*Exercise*:
Say how many lines in the records hold the word "orange", and give nothing but that number.

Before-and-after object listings

%%

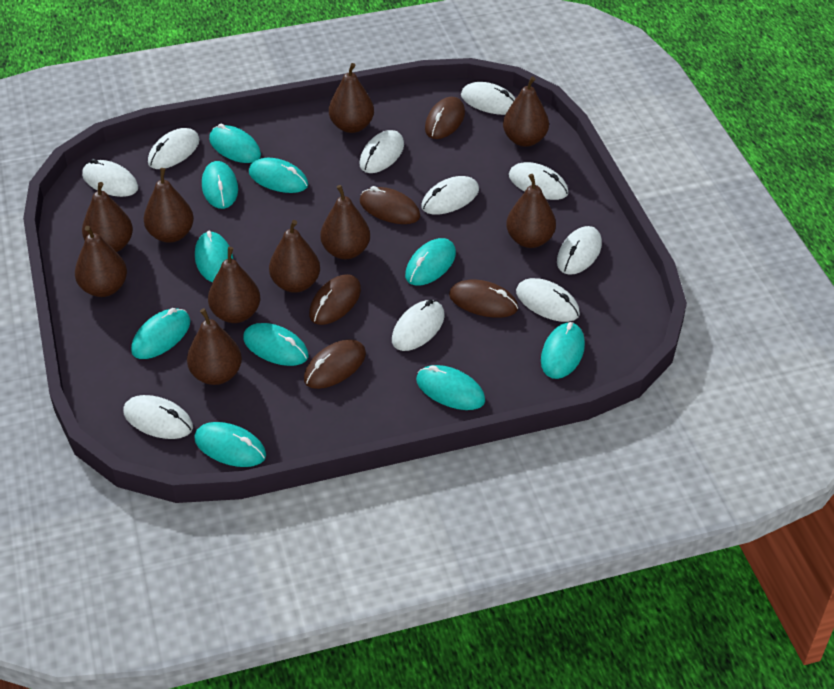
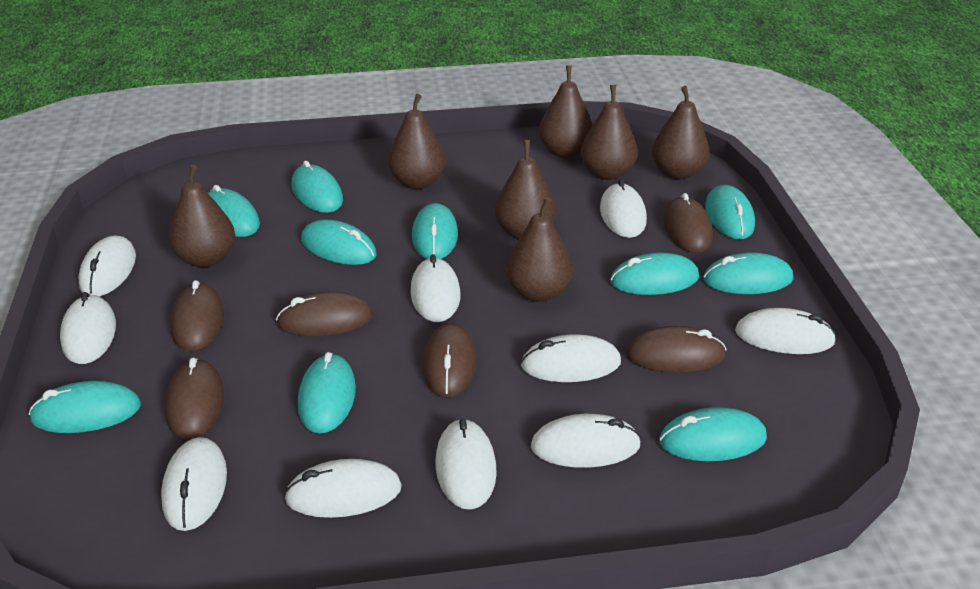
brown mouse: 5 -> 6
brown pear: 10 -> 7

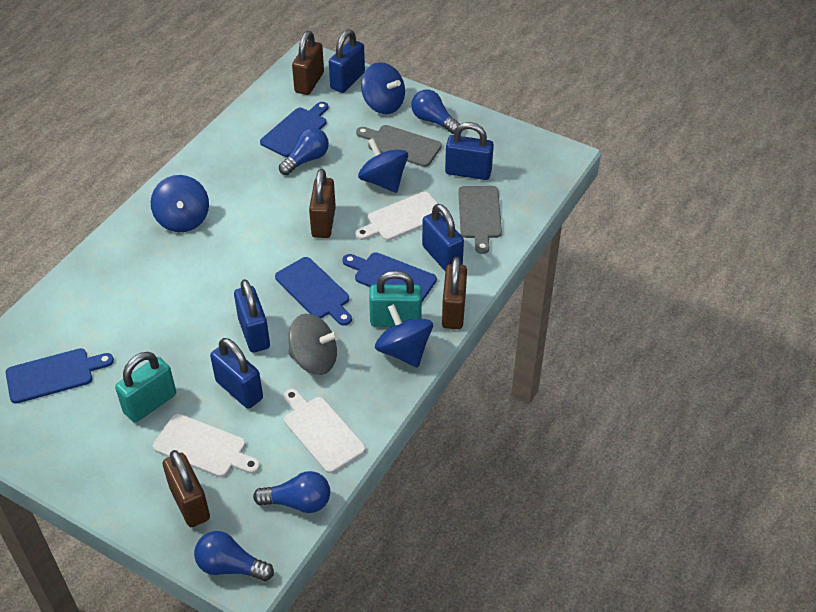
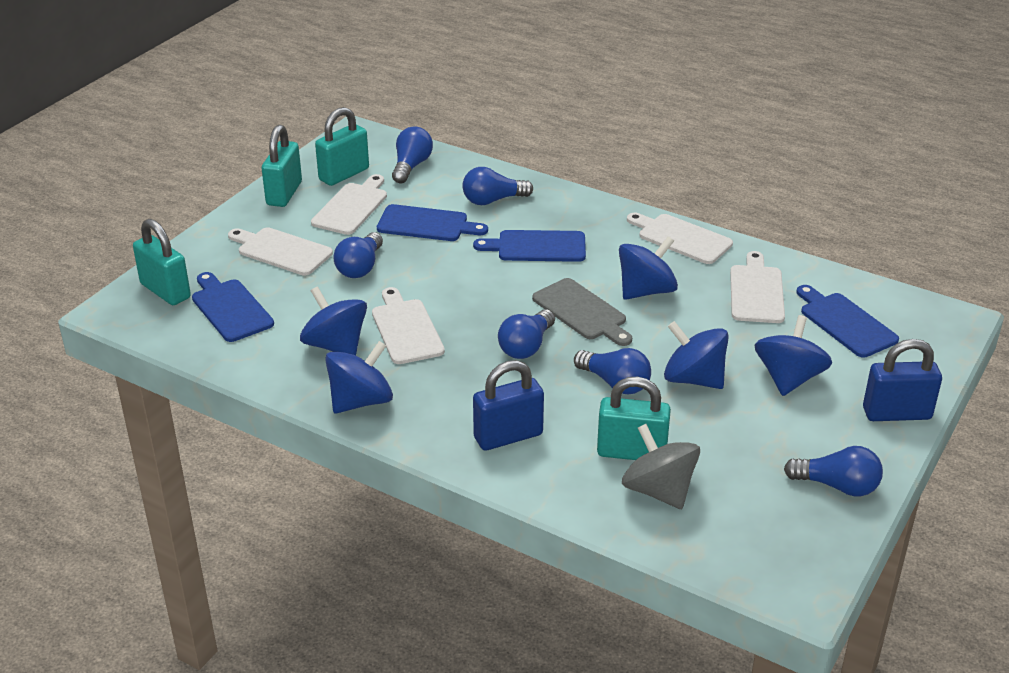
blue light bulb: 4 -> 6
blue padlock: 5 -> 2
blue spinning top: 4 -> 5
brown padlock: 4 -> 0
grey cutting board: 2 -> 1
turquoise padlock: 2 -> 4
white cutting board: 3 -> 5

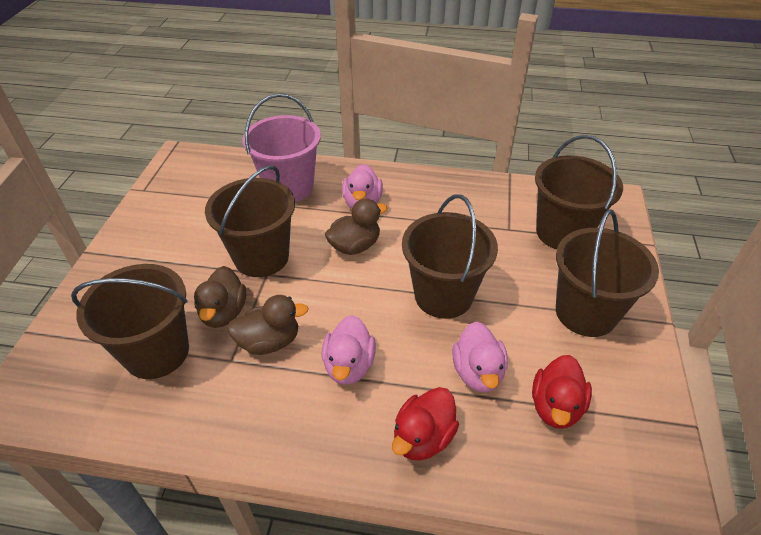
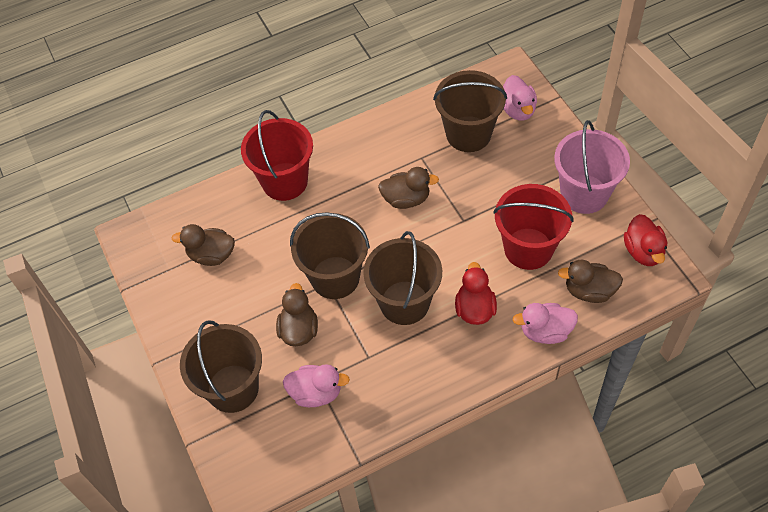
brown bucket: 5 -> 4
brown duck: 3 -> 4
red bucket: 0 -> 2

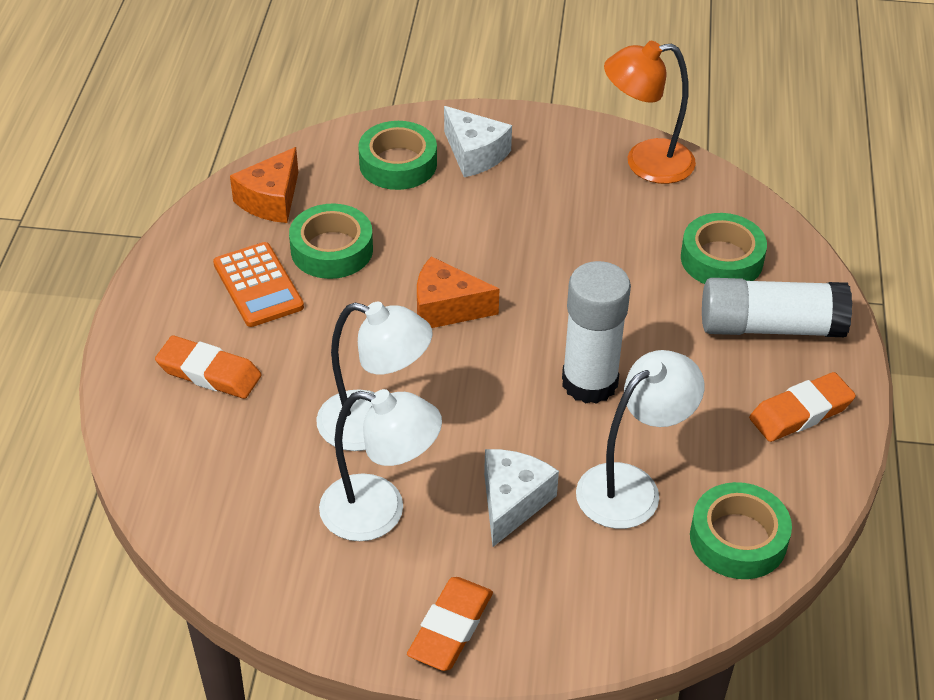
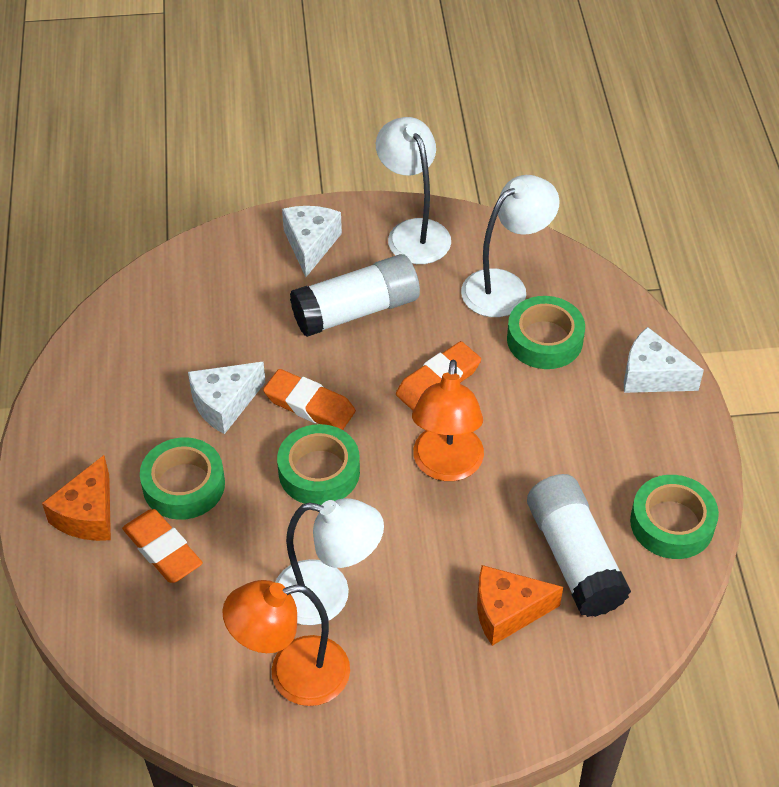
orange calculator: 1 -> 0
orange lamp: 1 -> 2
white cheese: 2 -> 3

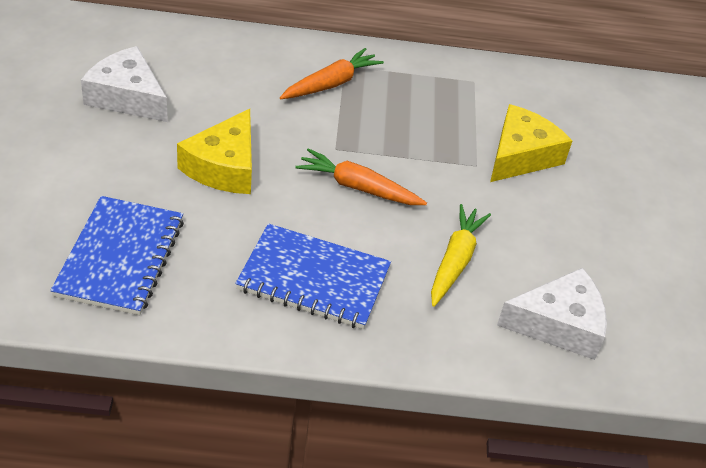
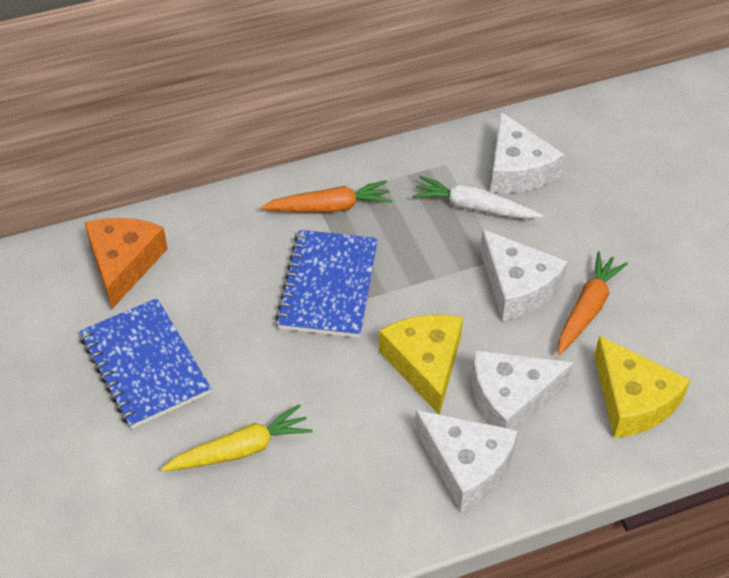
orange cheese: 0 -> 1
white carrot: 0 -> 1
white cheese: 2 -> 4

%%

*Solution to this problem*:
3